* PROBLEM
In the entries below, every line that contains "none" must be located and copied.

Object tracking records
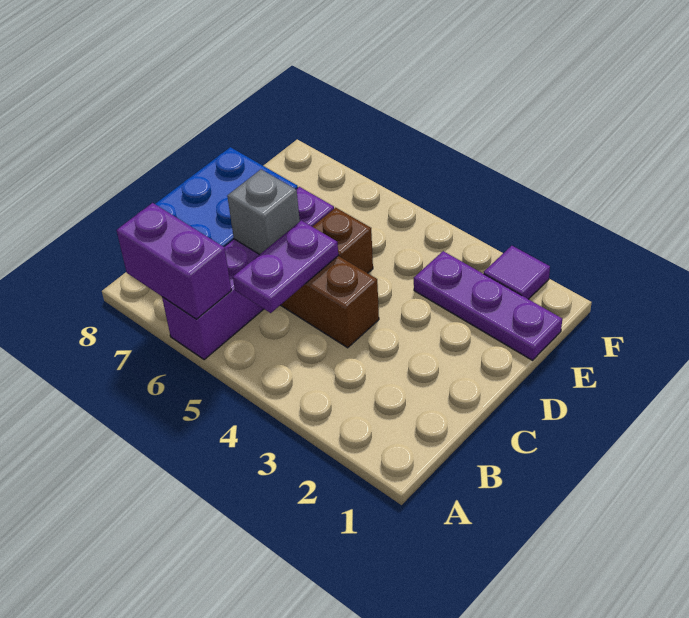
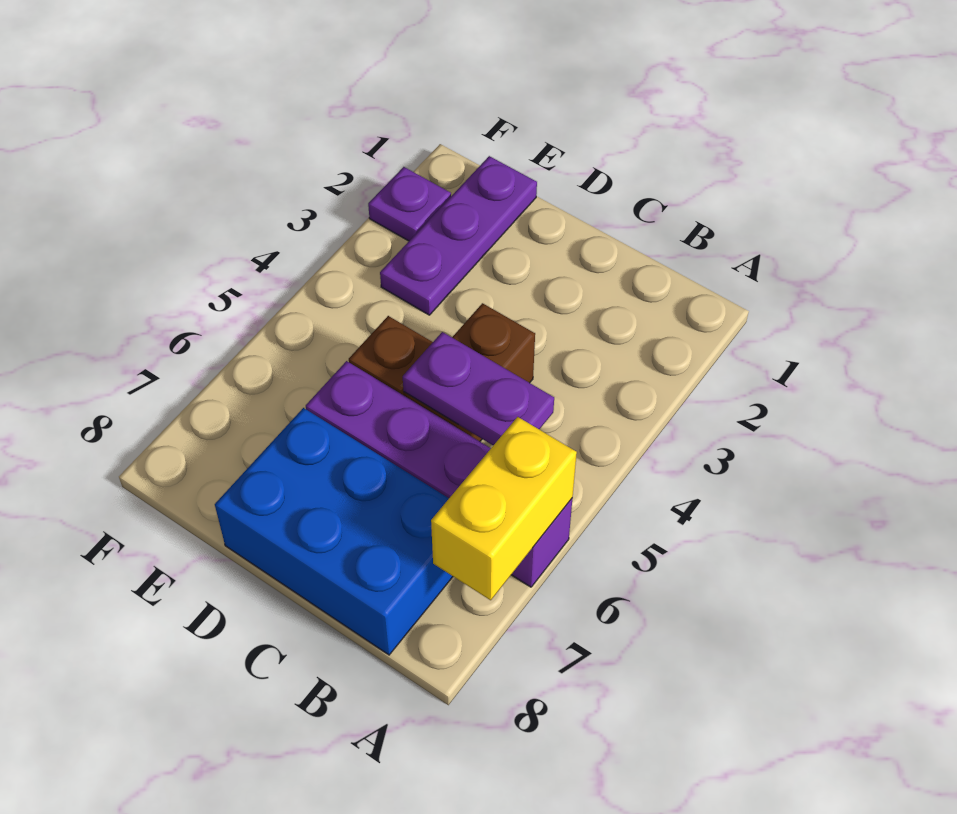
purple brick A6:A7 level 2 -> yellow brick A6:A7 level 2
grey brick C6 level 2 -> none
purple tile F2 level 1 -> purple plate F2 level 1

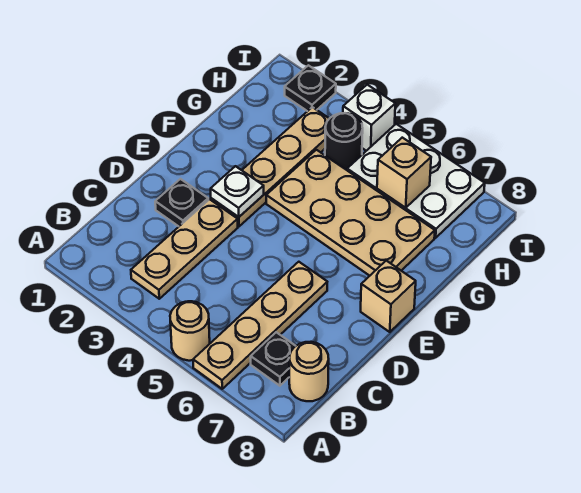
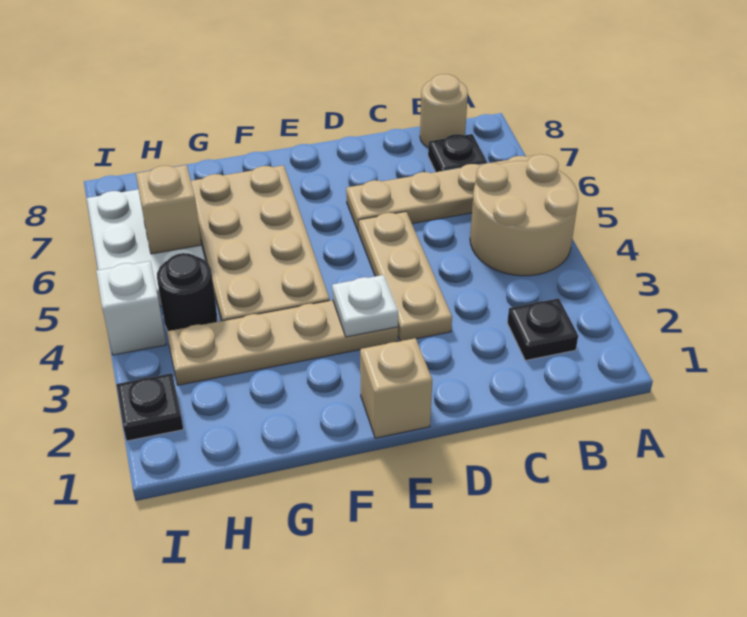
tan round brick A5 level 1 -> tan round brick A4:B5 level 1
tan plate B3:D3 level 1 -> tan plate D3:D5 level 1
black plate D2 level 1 -> black plate B2 level 1
tan brick E8 level 1 -> tan brick E1 level 1

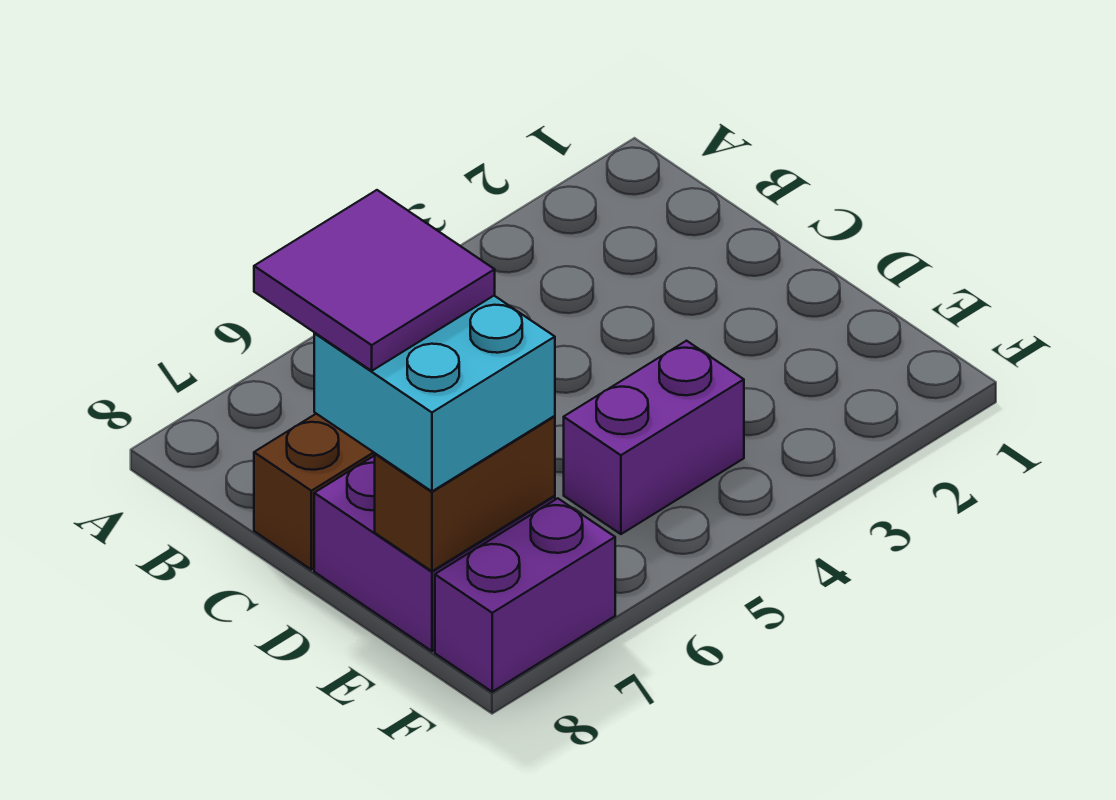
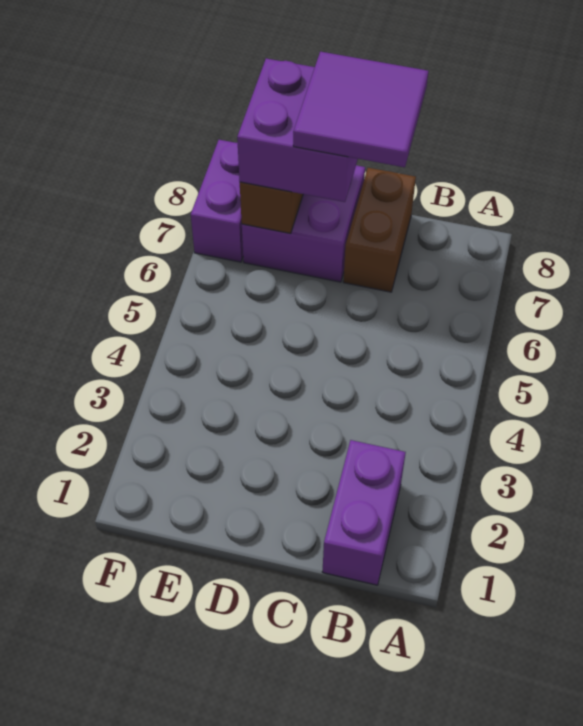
cyan brick D7:E8 level 3 -> purple brick D7:E8 level 3
purple brick E4:E5 level 1 -> purple brick B1:B2 level 1

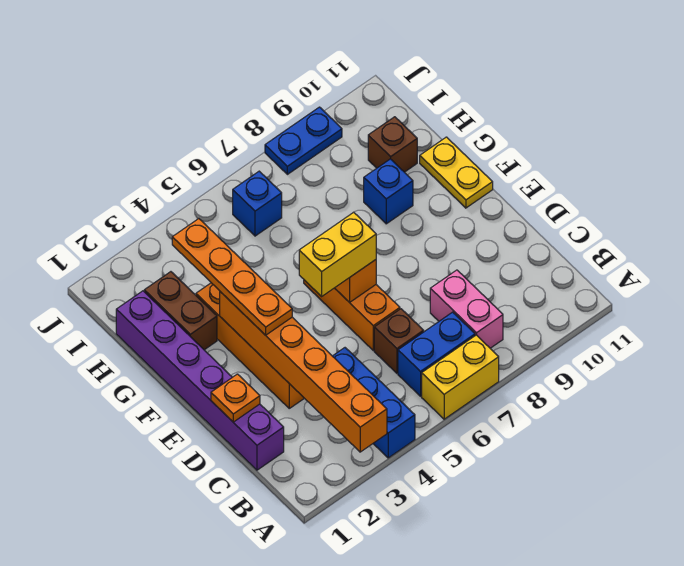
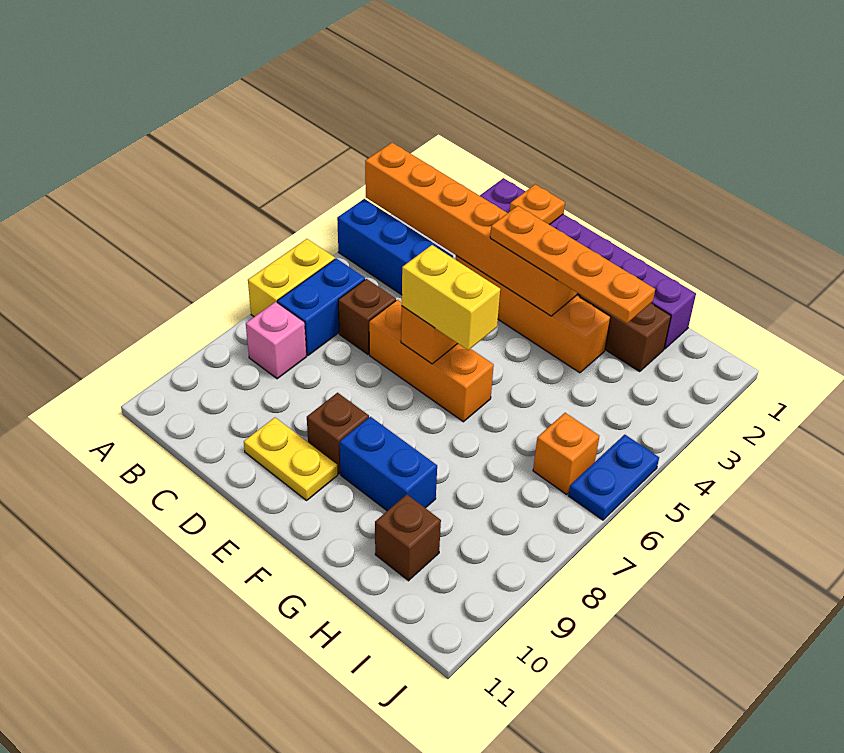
pink brick B8:C8 level 1 -> pink brick B8 level 1
yellow brick E5:E6 level 3 -> yellow brick E6:F6 level 3
none -> brown brick E9 level 1
yellow plate F11:G11 level 1 -> yellow plate D10:E10 level 1
blue brick G9 level 1 -> blue brick F9:G9 level 1
blue brick I6 level 1 -> orange brick I6 level 1
blue plate J8:J9 level 1 -> blue plate J5:J6 level 1

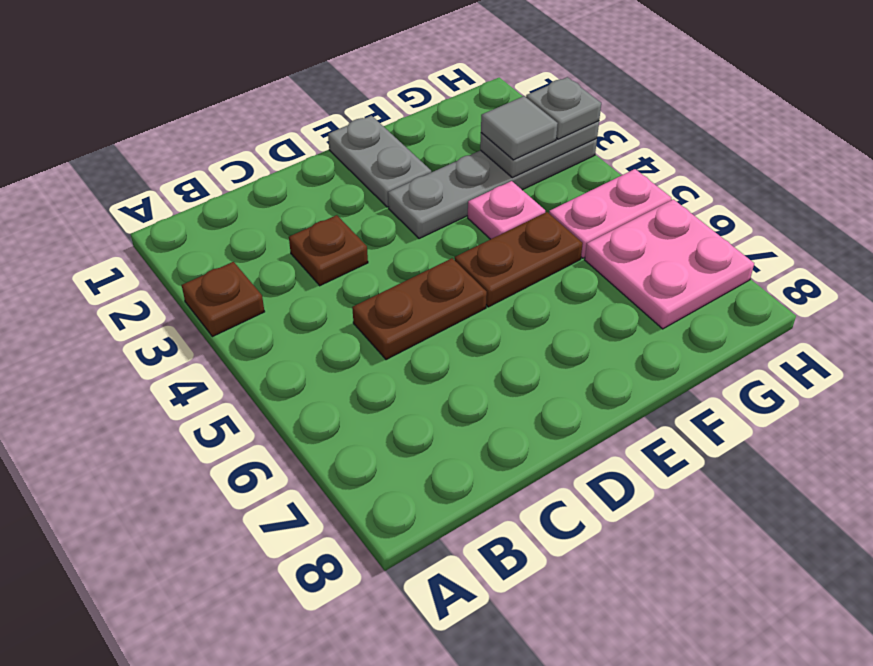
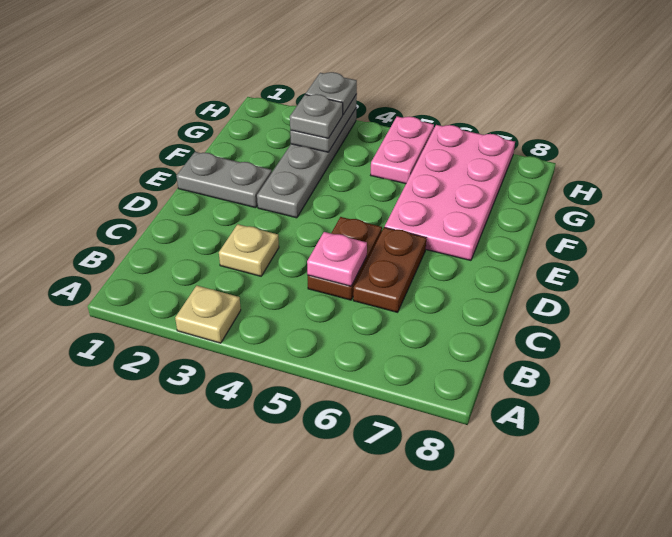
brown plate A3 level 1 -> tan plate A3 level 1
brown plate C3 level 1 -> tan plate C3 level 1
brown plate E5:F5 level 1 -> brown plate C6:D6 level 1
pink plate F4 level 1 -> pink plate C5 level 2
grey tile G3 level 3 -> grey plate G3 level 3
pink plate G6:H7 level 1 -> pink plate E6:H7 level 1

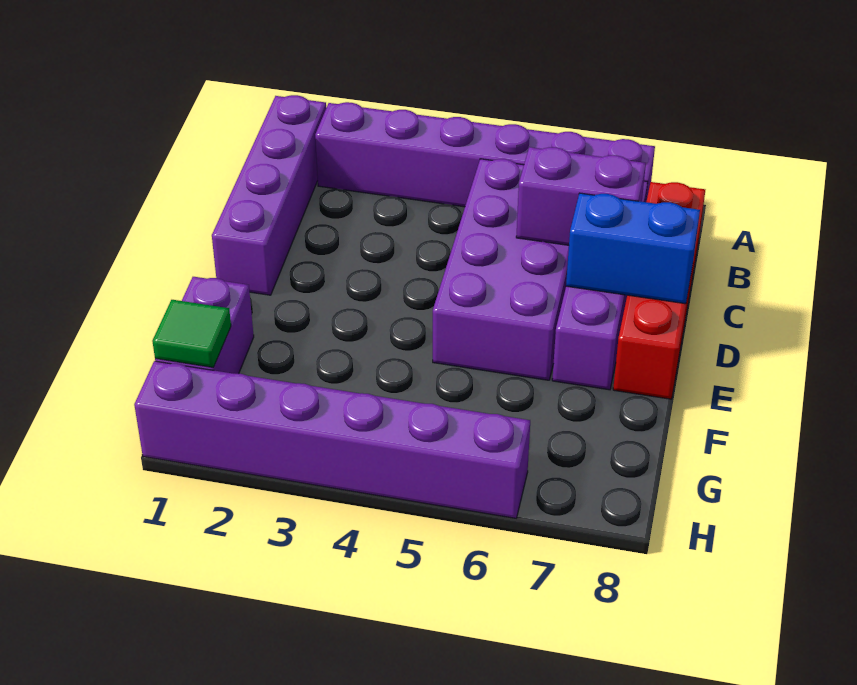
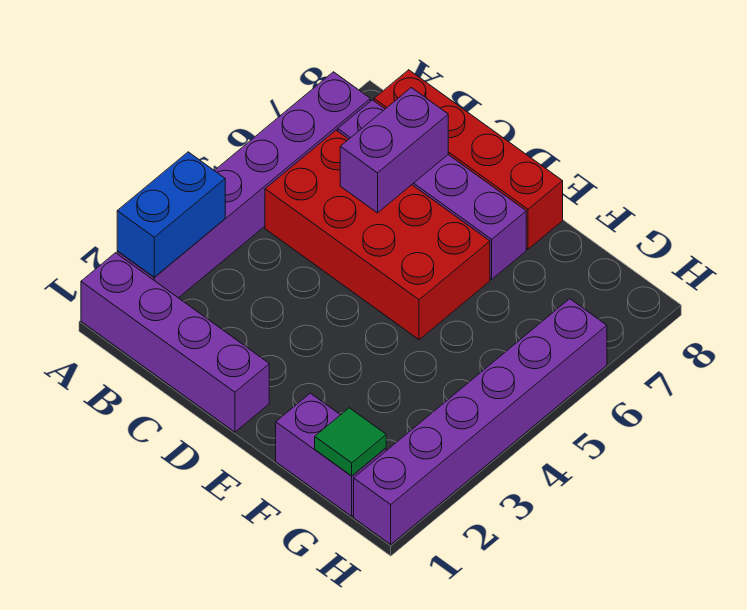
purple brick B5:E6 level 1 -> red brick B5:E6 level 1
blue brick D7:D8 level 2 -> blue brick A2:A3 level 2

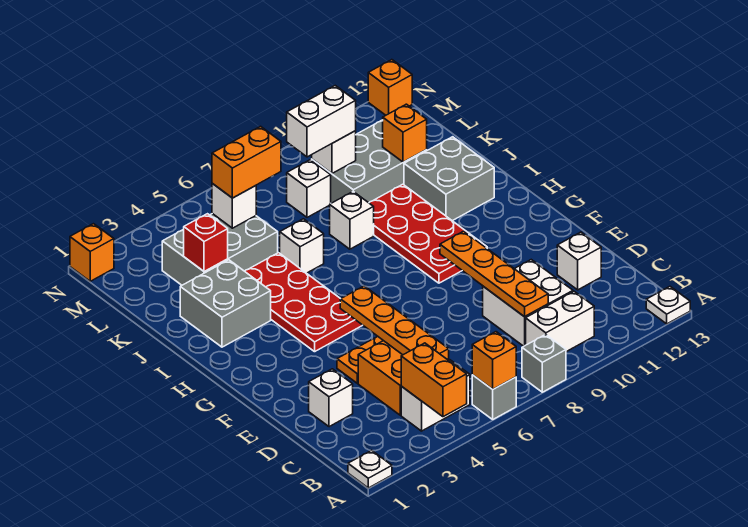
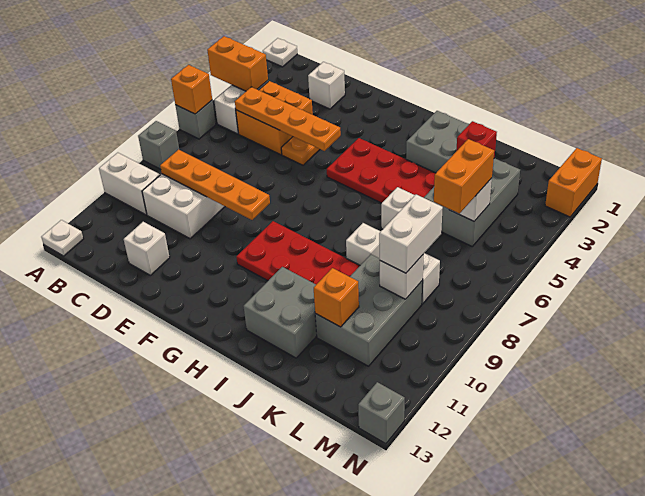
white brick B9:B10 level 1 -> white brick A10:B10 level 1
orange brick N1 level 1 -> orange brick N1:N2 level 1
orange brick N13 level 1 -> grey brick N13 level 1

* WRITTEN SOLUTION
grey brick C6 level 2 -> none
none -> brown brick E9 level 1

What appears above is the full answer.